With no addition or omission, return the entries below.

- The data:
+===+
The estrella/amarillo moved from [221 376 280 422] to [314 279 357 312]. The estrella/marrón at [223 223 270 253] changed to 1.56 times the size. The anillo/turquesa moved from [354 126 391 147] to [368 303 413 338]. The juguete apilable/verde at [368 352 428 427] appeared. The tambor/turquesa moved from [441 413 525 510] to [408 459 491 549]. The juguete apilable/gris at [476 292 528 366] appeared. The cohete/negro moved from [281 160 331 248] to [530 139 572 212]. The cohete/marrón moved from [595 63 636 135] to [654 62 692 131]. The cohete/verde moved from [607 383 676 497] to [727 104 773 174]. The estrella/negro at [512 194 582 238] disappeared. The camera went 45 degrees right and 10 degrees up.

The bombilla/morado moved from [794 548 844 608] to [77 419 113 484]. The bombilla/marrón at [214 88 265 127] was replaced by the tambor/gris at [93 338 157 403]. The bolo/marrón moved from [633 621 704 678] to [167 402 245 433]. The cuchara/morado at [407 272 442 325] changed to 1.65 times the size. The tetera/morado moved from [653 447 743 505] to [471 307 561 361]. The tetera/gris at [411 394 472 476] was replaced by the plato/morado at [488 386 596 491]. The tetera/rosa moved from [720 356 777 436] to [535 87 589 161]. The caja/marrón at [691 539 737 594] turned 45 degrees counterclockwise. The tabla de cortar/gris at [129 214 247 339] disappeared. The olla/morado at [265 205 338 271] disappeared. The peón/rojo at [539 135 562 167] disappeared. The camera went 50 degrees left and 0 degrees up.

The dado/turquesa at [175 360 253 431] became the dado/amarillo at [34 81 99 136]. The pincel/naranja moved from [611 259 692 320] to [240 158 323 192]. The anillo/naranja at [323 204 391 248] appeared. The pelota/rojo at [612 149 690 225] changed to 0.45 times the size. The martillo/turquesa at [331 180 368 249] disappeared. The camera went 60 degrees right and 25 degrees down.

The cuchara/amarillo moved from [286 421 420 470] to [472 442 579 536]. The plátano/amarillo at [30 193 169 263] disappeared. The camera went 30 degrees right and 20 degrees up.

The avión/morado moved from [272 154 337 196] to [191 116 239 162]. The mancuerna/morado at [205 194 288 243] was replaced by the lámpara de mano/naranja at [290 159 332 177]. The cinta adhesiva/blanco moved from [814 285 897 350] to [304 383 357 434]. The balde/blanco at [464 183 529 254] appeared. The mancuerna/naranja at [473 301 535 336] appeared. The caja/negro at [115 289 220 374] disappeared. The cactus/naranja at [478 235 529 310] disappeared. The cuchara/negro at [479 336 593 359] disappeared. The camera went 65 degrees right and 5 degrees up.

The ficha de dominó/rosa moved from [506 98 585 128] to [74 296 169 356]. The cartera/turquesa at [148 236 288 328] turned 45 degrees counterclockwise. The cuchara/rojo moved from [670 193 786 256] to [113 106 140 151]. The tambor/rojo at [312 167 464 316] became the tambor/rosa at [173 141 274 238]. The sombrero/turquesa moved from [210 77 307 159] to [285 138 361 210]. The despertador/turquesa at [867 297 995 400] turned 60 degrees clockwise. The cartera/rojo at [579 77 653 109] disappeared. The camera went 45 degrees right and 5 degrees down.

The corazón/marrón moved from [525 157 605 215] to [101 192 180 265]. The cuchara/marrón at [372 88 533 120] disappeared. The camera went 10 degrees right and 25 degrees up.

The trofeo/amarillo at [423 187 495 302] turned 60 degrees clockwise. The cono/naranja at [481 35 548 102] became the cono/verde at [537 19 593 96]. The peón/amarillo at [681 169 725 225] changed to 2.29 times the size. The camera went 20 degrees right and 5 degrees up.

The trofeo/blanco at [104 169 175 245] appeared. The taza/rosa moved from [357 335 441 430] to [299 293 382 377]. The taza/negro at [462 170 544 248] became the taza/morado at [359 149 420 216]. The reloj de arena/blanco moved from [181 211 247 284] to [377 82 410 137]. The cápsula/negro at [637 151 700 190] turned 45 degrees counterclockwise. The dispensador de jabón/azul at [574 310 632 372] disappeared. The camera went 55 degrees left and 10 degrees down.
+===+
- Solution for this problem:
The estrella/amarillo moved from [221 376 280 422] to [314 279 357 312]. The estrella/marrón at [223 223 270 253] changed to 1.56 times the size. The anillo/turquesa moved from [354 126 391 147] to [368 303 413 338]. The juguete apilable/verde at [368 352 428 427] appeared. The tambor/turquesa moved from [441 413 525 510] to [408 459 491 549]. The juguete apilable/gris at [476 292 528 366] appeared. The cohete/negro moved from [281 160 331 248] to [530 139 572 212]. The cohete/marrón moved from [595 63 636 135] to [654 62 692 131]. The cohete/verde moved from [607 383 676 497] to [727 104 773 174]. The estrella/negro at [512 194 582 238] disappeared. The camera went 45 degrees right and 10 degrees up.

The bombilla/morado moved from [794 548 844 608] to [77 419 113 484]. The bombilla/marrón at [214 88 265 127] was replaced by the tambor/gris at [93 338 157 403]. The bolo/marrón moved from [633 621 704 678] to [167 402 245 433]. The cuchara/morado at [407 272 442 325] changed to 1.65 times the size. The tetera/morado moved from [653 447 743 505] to [471 307 561 361]. The tetera/gris at [411 394 472 476] was replaced by the plato/morado at [488 386 596 491]. The tetera/rosa moved from [720 356 777 436] to [535 87 589 161]. The caja/marrón at [691 539 737 594] turned 45 degrees counterclockwise. The tabla de cortar/gris at [129 214 247 339] disappeared. The olla/morado at [265 205 338 271] disappeared. The peón/rojo at [539 135 562 167] disappeared. The camera went 50 degrees left and 0 degrees up.

The dado/turquesa at [175 360 253 431] became the dado/amarillo at [34 81 99 136]. The pincel/naranja moved from [611 259 692 320] to [240 158 323 192]. The anillo/naranja at [323 204 391 248] appeared. The pelota/rojo at [612 149 690 225] changed to 0.45 times the size. The martillo/turquesa at [331 180 368 249] disappeared. The camera went 60 degrees right and 25 degrees down.

The cuchara/amarillo moved from [286 421 420 470] to [472 442 579 536]. The plátano/amarillo at [30 193 169 263] disappeared. The camera went 30 degrees right and 20 degrees up.

The avión/morado moved from [272 154 337 196] to [191 116 239 162]. The mancuerna/morado at [205 194 288 243] was replaced by the lámpara de mano/naranja at [290 159 332 177]. The cinta adhesiva/blanco moved from [814 285 897 350] to [304 383 357 434]. The balde/blanco at [464 183 529 254] appeared. The mancuerna/naranja at [473 301 535 336] appeared. The caja/negro at [115 289 220 374] disappeared. The cactus/naranja at [478 235 529 310] disappeared. The cuchara/negro at [479 336 593 359] disappeared. The camera went 65 degrees right and 5 degrees up.

The ficha de dominó/rosa moved from [506 98 585 128] to [74 296 169 356]. The cartera/turquesa at [148 236 288 328] turned 45 degrees counterclockwise. The cuchara/rojo moved from [670 193 786 256] to [113 106 140 151]. The tambor/rojo at [312 167 464 316] became the tambor/rosa at [173 141 274 238]. The sombrero/turquesa moved from [210 77 307 159] to [285 138 361 210]. The despertador/turquesa at [867 297 995 400] turned 60 degrees clockwise. The cartera/rojo at [579 77 653 109] disappeared. The camera went 45 degrees right and 5 degrees down.

The corazón/marrón moved from [525 157 605 215] to [101 192 180 265]. The cuchara/marrón at [372 88 533 120] disappeared. The camera went 10 degrees right and 25 degrees up.

The trofeo/amarillo at [423 187 495 302] turned 60 degrees clockwise. The cono/naranja at [481 35 548 102] became the cono/verde at [537 19 593 96]. The peón/amarillo at [681 169 725 225] changed to 2.29 times the size. The camera went 20 degrees right and 5 degrees up.

The trofeo/blanco at [104 169 175 245] appeared. The taza/rosa moved from [357 335 441 430] to [299 293 382 377]. The taza/negro at [462 170 544 248] became the taza/morado at [359 149 420 216]. The reloj de arena/blanco moved from [181 211 247 284] to [377 82 410 137]. The cápsula/negro at [637 151 700 190] turned 45 degrees counterclockwise. The dispensador de jabón/azul at [574 310 632 372] disappeared. The camera went 55 degrees left and 10 degrees down.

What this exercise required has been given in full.